_Aim of the exercise_. Using the records that follow, copy every line containing the word "clock".

[Material shown — start]

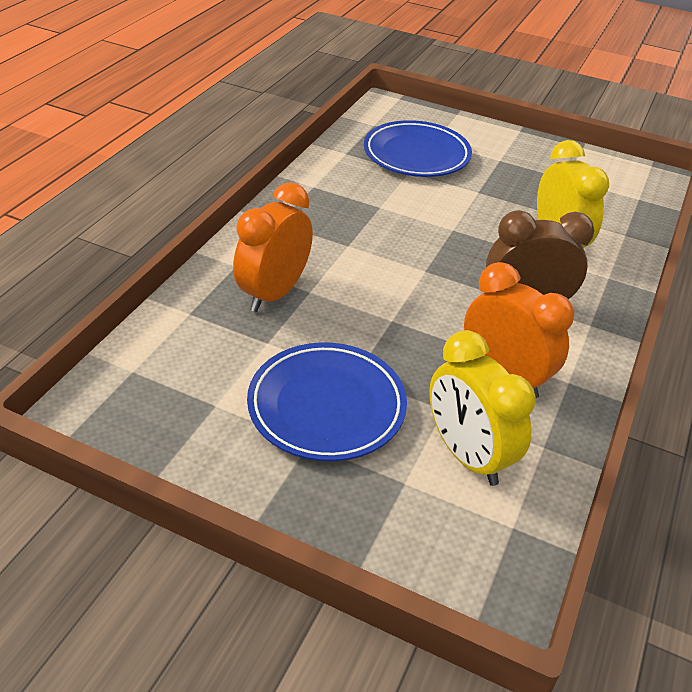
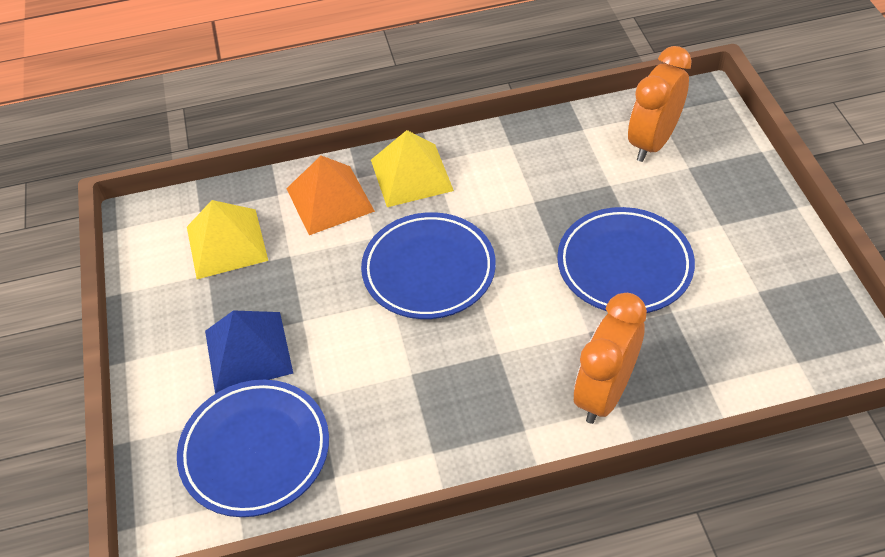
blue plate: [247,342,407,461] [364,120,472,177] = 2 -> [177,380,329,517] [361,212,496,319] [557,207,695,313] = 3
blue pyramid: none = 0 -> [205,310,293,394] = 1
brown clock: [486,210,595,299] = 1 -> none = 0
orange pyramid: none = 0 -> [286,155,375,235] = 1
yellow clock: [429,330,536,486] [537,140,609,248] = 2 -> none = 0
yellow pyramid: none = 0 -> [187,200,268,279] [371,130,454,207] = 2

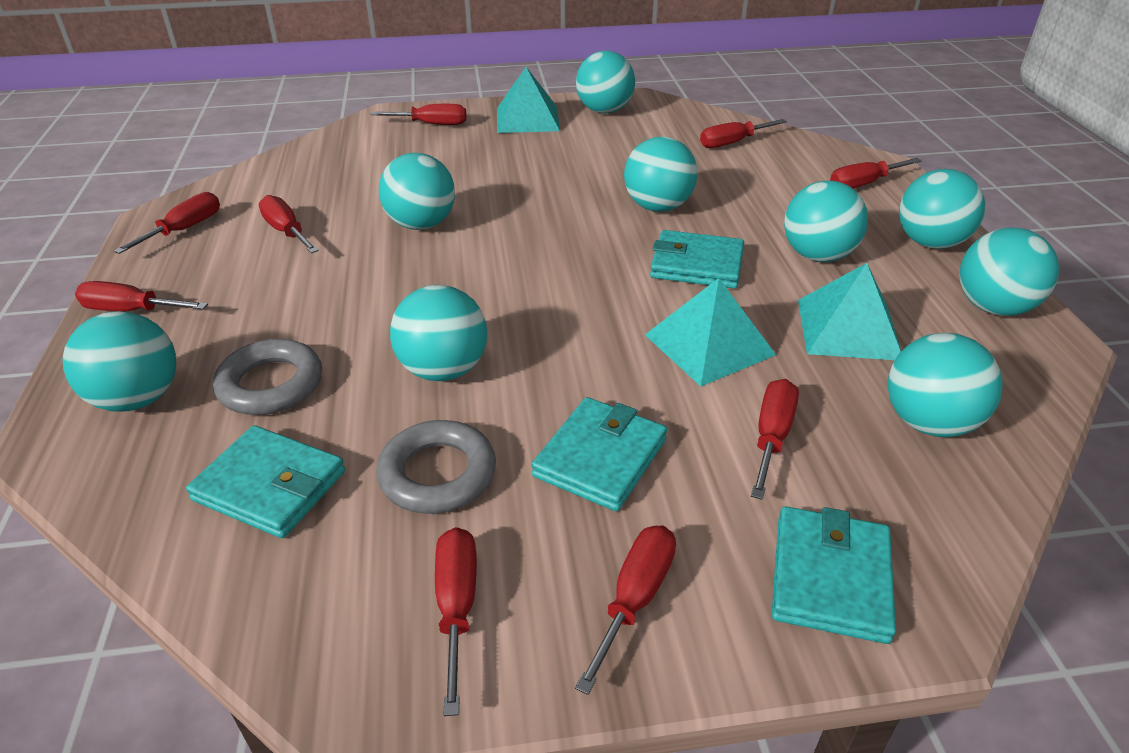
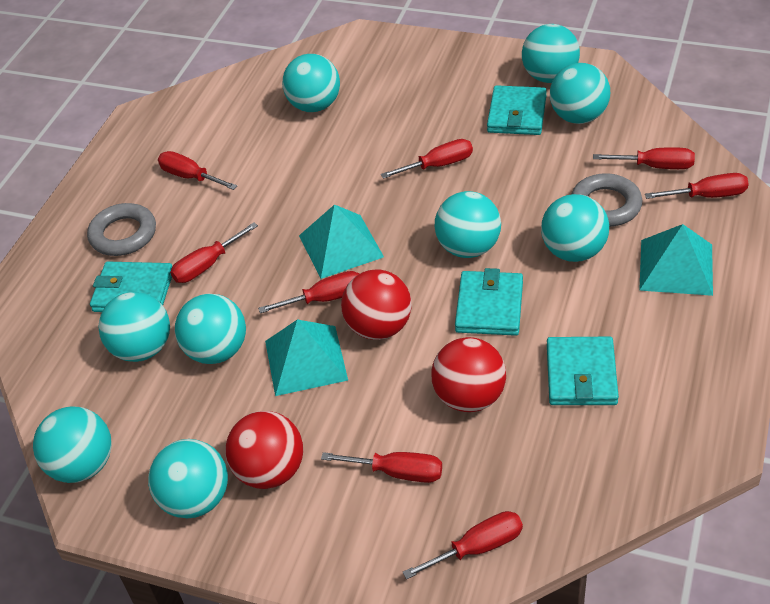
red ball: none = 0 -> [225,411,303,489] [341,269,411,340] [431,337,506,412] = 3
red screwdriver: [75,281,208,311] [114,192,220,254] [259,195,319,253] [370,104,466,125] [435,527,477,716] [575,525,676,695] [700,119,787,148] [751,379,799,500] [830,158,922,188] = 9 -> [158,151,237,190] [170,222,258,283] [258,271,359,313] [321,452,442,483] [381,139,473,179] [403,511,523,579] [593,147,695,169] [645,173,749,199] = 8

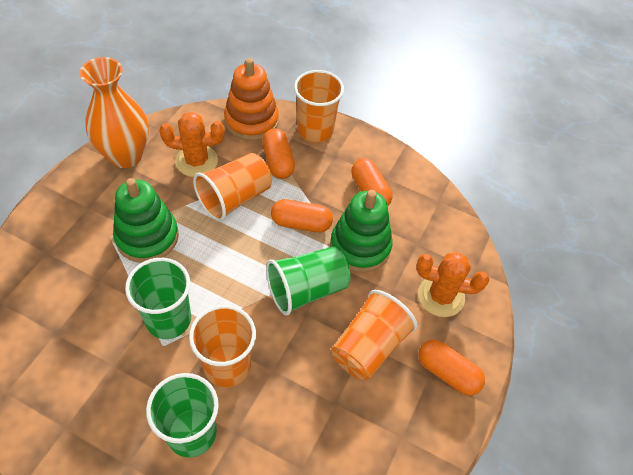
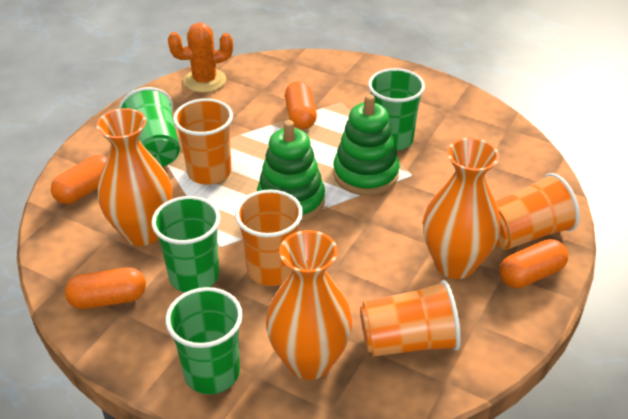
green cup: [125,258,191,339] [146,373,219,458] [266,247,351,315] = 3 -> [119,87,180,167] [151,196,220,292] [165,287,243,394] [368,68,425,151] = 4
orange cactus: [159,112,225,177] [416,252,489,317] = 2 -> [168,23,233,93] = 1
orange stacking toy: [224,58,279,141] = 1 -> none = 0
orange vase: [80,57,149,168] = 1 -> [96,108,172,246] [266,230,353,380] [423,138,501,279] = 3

[Material shown — finish]

_Answer section_.
brown clock: [486,210,595,299] = 1 -> none = 0
yellow clock: [429,330,536,486] [537,140,609,248] = 2 -> none = 0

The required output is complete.